## REQUIREMENT:
Below are records to be copied exactly; their pictures are to be omitted.
————
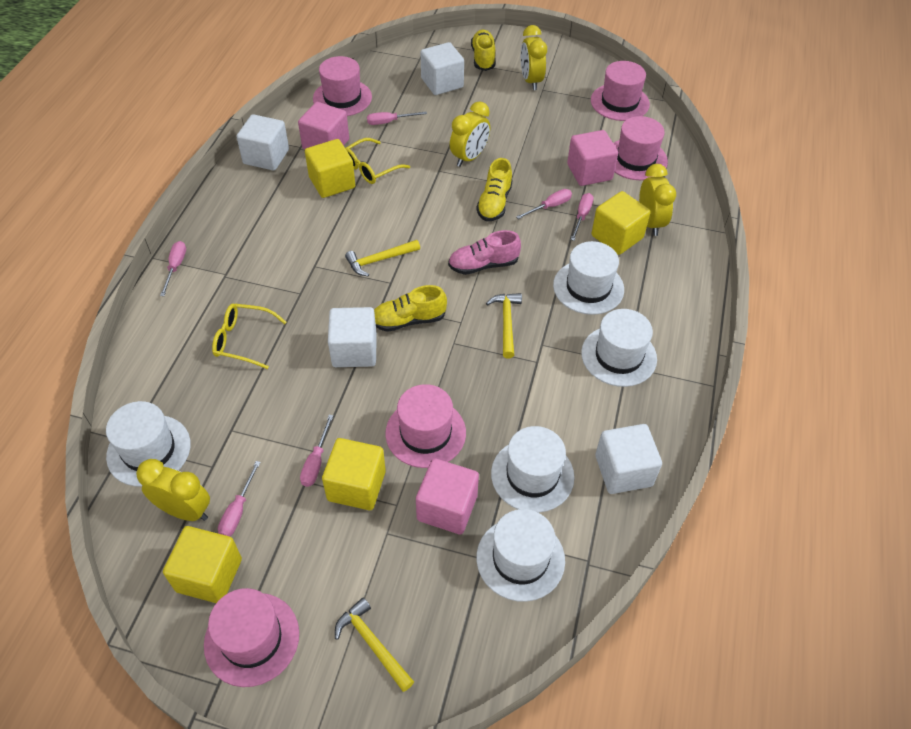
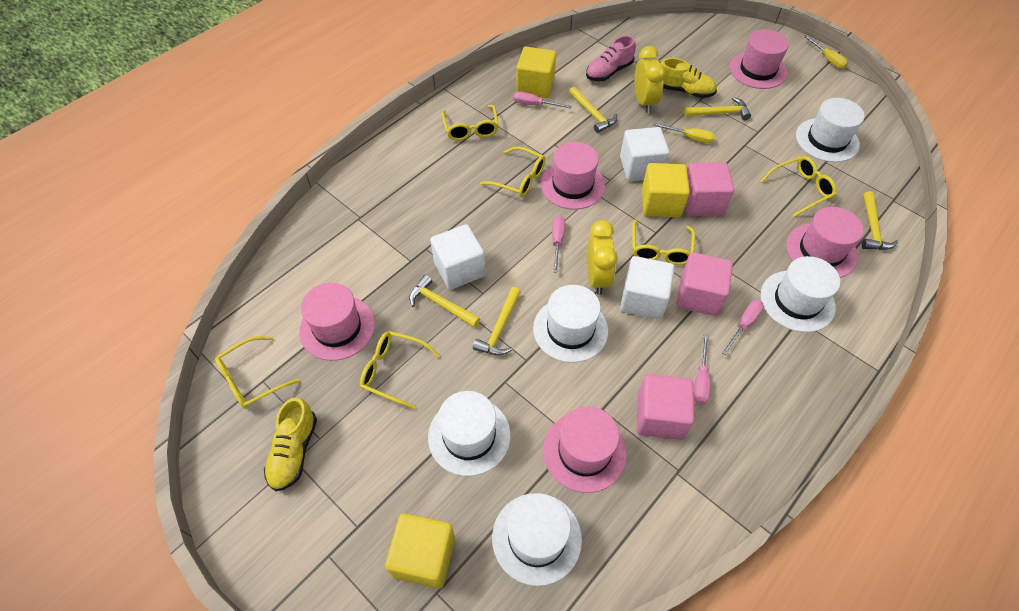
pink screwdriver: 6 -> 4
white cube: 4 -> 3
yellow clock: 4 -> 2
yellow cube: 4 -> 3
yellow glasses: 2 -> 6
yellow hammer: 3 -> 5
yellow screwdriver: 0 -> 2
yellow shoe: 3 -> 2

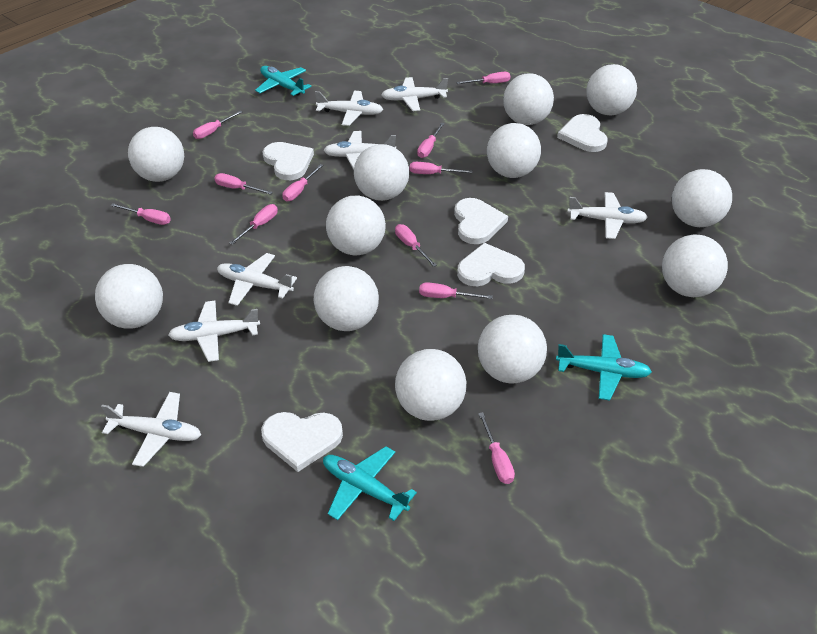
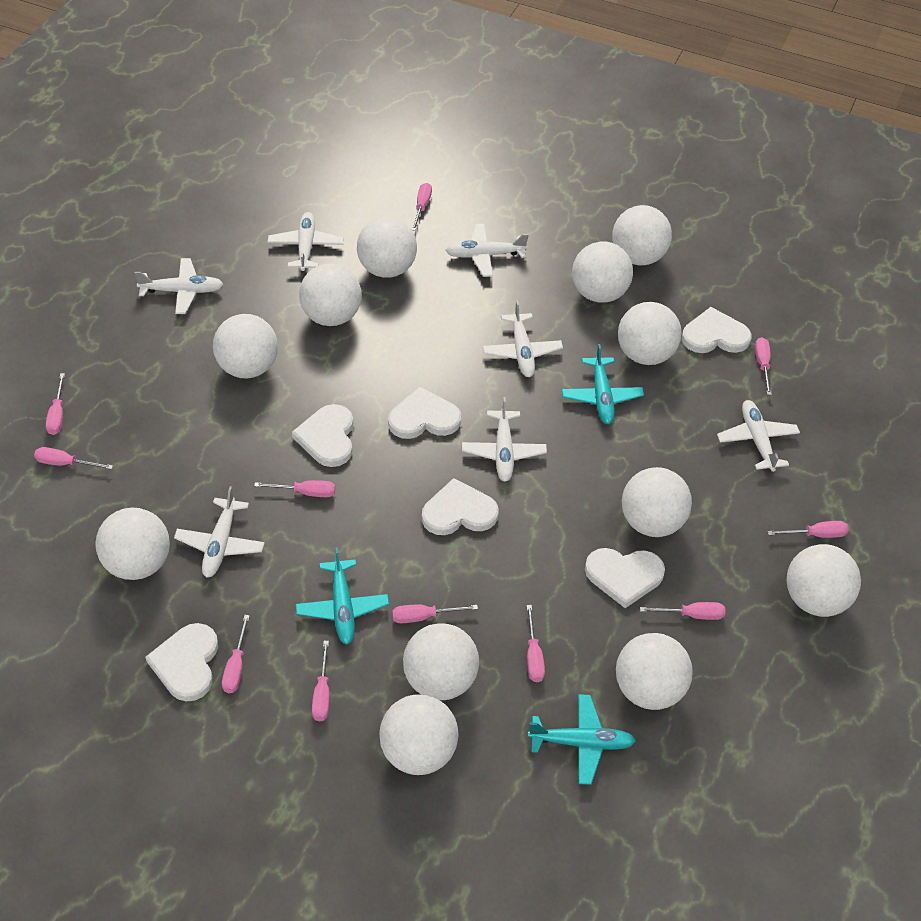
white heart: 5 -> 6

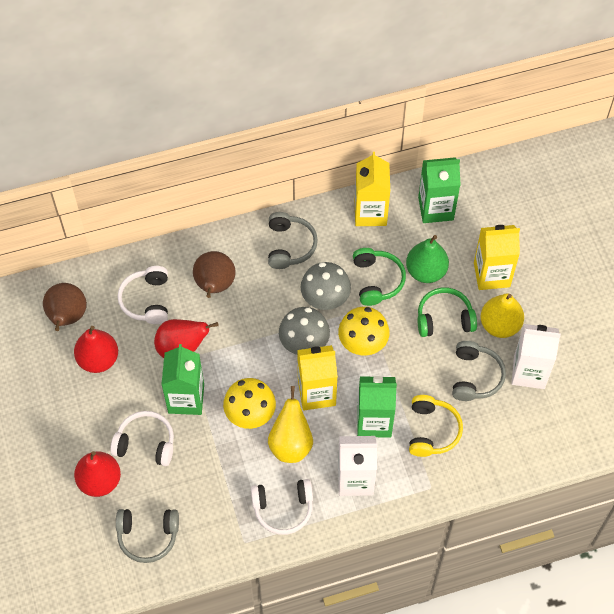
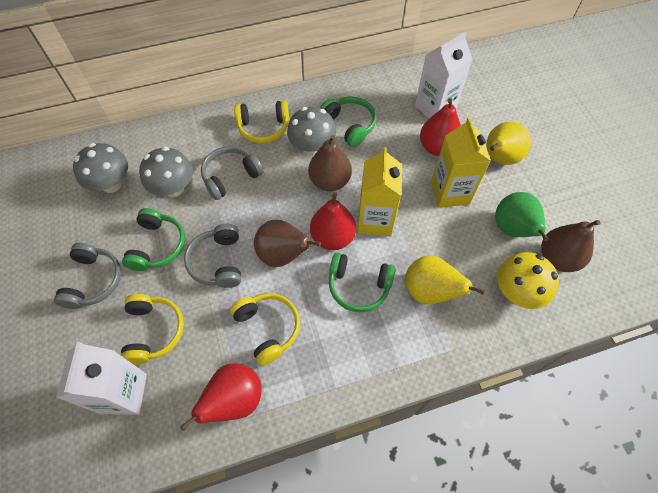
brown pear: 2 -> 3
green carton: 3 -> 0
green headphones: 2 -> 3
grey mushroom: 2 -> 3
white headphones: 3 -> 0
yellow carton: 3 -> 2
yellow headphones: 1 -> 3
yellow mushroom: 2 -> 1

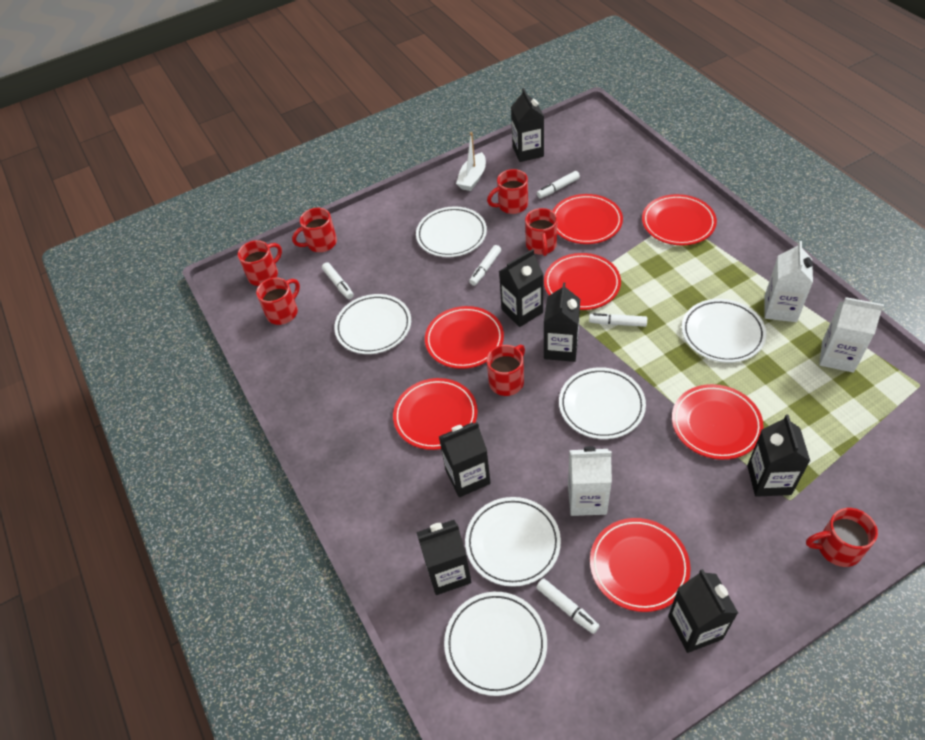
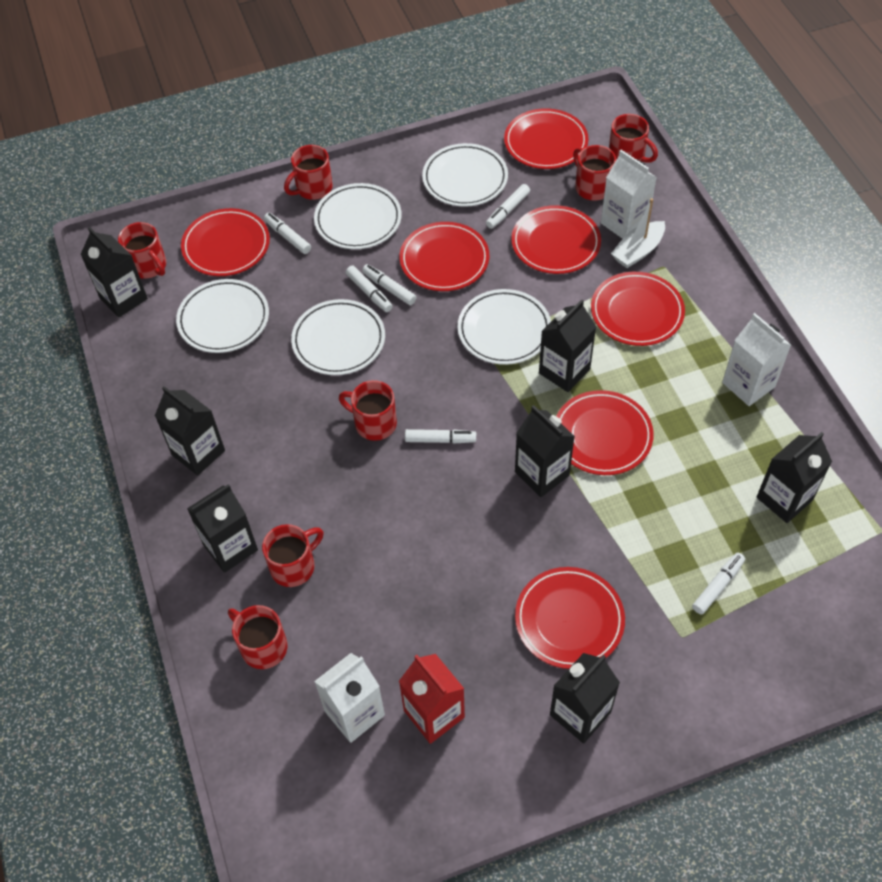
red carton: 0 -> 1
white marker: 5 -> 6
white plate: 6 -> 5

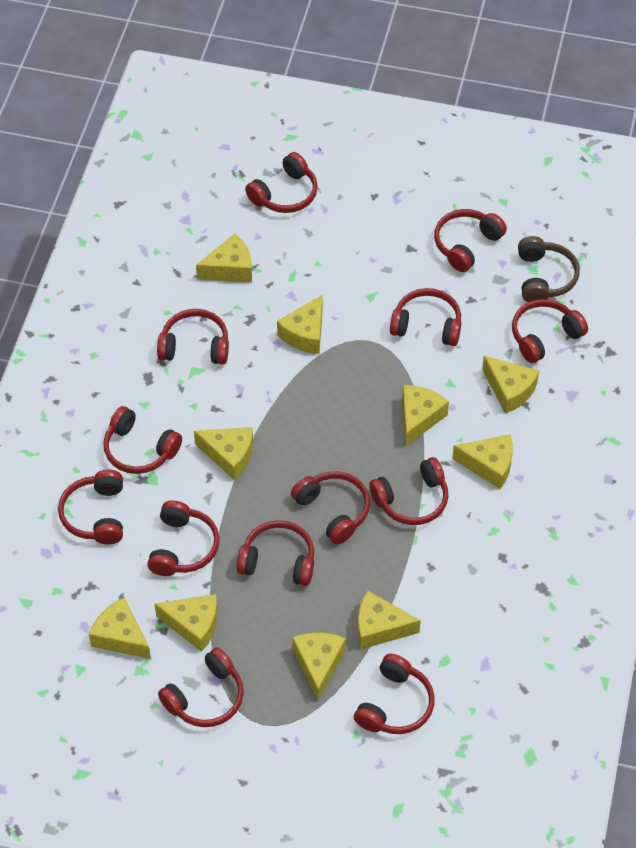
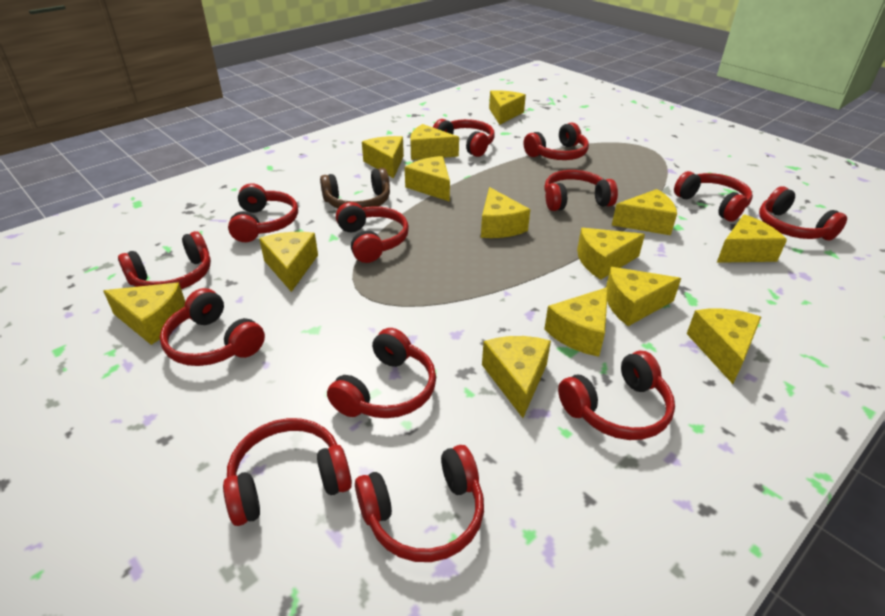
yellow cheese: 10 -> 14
————
## RESULT OF THE EXERCISE:
pink screwdriver: 6 -> 4
white cube: 4 -> 3
yellow clock: 4 -> 2
yellow cube: 4 -> 3
yellow glasses: 2 -> 6
yellow hammer: 3 -> 5
yellow screwdriver: 0 -> 2
yellow shoe: 3 -> 2

white heart: 5 -> 6

brown pear: 2 -> 3
green carton: 3 -> 0
green headphones: 2 -> 3
grey mushroom: 2 -> 3
white headphones: 3 -> 0
yellow carton: 3 -> 2
yellow headphones: 1 -> 3
yellow mushroom: 2 -> 1

red carton: 0 -> 1
white marker: 5 -> 6
white plate: 6 -> 5

yellow cheese: 10 -> 14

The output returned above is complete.